# WHAT IS NEEDED
Please give back only the lines below from the one containing "camera: 90 degrees right, 15 degrees up" to the one containing "camera: 65 degrees left, 5 degrees down", each repeated word for word, both ends included.
··· GIVEN ENTRIES
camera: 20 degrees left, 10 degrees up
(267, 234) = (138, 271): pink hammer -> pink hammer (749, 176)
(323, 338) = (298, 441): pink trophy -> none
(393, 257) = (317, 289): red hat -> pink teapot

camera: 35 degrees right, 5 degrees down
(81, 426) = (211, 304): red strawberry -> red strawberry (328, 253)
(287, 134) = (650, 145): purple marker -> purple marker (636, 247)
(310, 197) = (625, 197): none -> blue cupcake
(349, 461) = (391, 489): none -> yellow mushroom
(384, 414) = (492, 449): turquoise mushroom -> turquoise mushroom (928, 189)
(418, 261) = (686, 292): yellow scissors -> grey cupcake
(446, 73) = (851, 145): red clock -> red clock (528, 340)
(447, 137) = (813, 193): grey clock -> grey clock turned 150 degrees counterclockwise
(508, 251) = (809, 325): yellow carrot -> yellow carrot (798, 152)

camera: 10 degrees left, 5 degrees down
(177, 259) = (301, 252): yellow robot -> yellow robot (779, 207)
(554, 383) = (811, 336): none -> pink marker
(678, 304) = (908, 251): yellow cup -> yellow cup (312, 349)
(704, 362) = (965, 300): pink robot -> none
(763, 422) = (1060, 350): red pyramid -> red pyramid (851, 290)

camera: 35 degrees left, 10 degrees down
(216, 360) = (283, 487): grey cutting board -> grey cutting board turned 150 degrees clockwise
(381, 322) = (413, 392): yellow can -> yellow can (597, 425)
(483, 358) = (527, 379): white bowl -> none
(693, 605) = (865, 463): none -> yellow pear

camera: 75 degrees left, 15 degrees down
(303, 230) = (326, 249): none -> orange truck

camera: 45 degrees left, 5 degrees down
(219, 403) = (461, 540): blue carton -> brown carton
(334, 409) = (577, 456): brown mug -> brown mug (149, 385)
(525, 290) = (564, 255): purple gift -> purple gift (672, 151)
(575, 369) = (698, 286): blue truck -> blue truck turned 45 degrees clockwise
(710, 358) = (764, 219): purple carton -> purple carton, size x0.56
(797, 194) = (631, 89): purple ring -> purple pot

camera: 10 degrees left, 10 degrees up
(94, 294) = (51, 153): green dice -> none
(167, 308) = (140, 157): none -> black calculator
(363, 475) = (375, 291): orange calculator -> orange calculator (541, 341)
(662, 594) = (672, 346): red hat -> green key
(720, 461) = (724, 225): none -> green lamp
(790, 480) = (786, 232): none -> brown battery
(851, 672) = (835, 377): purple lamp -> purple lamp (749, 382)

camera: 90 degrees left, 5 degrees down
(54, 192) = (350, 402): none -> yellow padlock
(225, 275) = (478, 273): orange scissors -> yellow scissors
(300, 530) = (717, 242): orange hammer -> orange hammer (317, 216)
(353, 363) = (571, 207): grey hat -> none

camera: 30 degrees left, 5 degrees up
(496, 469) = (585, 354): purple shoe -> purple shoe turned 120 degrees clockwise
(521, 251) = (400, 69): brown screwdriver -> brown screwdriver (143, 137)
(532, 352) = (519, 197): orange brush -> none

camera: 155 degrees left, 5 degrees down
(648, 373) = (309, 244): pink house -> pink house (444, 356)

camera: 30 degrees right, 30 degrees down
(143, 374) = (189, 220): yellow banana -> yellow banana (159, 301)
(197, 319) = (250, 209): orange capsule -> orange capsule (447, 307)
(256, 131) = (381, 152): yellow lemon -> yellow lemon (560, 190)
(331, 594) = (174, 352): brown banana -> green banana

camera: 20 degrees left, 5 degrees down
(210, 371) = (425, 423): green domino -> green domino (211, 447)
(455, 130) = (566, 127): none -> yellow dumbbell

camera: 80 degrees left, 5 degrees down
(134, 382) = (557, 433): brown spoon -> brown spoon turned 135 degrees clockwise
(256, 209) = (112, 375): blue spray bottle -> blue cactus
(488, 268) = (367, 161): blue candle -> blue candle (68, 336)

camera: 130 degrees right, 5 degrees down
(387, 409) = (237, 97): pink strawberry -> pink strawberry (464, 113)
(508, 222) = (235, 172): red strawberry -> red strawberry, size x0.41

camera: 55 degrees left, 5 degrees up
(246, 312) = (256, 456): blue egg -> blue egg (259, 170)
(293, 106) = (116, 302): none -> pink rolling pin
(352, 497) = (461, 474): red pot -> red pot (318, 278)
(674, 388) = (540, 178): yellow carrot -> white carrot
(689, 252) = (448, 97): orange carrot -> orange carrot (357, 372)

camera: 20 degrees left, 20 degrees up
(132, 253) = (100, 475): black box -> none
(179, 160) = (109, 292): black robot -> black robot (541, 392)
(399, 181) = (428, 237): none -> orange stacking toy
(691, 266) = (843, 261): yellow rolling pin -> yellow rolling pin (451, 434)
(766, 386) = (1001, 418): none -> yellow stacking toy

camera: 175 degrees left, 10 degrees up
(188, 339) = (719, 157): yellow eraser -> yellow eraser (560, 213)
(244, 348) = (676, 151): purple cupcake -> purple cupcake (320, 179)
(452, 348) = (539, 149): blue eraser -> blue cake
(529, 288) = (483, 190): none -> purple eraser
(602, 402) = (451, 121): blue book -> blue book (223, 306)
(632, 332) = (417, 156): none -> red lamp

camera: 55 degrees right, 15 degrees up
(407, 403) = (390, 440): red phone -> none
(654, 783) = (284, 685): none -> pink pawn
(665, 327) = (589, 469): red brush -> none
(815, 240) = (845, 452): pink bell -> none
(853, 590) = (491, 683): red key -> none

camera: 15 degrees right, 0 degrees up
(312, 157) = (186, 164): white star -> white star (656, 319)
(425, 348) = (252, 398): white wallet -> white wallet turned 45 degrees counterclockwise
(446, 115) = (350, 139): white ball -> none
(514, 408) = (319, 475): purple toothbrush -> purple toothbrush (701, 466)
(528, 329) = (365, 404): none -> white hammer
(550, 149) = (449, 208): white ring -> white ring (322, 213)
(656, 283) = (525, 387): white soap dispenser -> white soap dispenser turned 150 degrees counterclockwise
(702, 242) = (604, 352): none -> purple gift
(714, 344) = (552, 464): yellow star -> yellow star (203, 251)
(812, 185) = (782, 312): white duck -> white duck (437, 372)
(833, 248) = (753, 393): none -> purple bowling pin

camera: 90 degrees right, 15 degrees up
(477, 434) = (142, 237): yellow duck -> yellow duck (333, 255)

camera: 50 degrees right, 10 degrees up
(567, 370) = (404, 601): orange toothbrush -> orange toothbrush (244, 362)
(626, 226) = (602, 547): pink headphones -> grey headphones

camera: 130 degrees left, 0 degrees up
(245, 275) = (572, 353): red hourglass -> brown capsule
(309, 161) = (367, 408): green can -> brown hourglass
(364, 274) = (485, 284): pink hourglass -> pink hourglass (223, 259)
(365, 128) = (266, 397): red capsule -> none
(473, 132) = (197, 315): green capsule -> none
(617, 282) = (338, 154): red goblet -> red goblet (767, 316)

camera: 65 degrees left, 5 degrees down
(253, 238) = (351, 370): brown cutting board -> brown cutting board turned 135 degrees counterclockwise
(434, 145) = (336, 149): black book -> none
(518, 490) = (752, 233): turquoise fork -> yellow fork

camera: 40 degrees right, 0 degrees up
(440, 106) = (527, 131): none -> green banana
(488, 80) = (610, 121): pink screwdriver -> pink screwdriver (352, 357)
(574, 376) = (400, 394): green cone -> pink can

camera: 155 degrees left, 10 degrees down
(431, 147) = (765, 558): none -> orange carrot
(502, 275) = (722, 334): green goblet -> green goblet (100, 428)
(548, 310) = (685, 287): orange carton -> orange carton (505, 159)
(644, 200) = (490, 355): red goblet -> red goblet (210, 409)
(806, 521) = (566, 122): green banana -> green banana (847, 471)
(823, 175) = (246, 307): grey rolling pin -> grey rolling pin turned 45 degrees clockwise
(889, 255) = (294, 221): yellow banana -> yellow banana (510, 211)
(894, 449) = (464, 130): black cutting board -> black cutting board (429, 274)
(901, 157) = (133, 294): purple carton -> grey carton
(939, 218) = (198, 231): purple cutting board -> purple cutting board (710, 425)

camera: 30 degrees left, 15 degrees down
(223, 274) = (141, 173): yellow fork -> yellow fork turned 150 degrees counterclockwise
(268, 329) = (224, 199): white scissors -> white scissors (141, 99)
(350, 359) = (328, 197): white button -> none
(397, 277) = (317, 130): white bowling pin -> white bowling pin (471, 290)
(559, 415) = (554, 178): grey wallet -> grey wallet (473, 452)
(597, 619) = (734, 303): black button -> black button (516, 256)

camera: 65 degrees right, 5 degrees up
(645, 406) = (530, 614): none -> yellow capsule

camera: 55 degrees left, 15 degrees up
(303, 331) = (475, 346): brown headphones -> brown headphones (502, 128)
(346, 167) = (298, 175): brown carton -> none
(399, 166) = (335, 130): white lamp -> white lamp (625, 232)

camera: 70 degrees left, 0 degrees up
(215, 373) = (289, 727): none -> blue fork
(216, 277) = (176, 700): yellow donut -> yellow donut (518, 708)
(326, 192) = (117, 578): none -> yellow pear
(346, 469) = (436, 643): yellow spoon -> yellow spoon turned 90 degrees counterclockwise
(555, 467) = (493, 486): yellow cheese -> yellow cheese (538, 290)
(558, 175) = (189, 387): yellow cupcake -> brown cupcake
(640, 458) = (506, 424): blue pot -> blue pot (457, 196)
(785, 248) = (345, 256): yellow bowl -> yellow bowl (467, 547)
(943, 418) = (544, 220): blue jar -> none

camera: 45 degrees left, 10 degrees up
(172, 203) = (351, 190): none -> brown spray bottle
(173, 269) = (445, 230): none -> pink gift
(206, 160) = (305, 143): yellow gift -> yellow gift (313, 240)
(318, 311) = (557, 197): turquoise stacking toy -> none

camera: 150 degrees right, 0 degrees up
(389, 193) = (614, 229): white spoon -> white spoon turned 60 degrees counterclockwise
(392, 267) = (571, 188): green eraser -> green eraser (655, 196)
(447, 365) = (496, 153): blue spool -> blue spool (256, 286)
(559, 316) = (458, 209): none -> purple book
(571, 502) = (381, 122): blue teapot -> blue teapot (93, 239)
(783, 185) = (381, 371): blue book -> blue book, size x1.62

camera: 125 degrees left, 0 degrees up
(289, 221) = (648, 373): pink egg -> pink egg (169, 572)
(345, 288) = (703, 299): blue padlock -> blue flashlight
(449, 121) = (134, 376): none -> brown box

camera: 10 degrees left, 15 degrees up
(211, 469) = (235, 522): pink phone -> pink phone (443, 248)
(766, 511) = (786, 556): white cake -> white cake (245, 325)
······
# TASK RESPONSE
camera: 90 degrees right, 15 degrees up
(477, 434) = (142, 237): yellow duck -> yellow duck (333, 255)

camera: 50 degrees right, 10 degrees up
(567, 370) = (404, 601): orange toothbrush -> orange toothbrush (244, 362)
(626, 226) = (602, 547): pink headphones -> grey headphones

camera: 130 degrees left, 0 degrees up
(245, 275) = (572, 353): red hourglass -> brown capsule
(309, 161) = (367, 408): green can -> brown hourglass
(364, 274) = (485, 284): pink hourglass -> pink hourglass (223, 259)
(365, 128) = (266, 397): red capsule -> none
(473, 132) = (197, 315): green capsule -> none
(617, 282) = (338, 154): red goblet -> red goblet (767, 316)

camera: 65 degrees left, 5 degrees down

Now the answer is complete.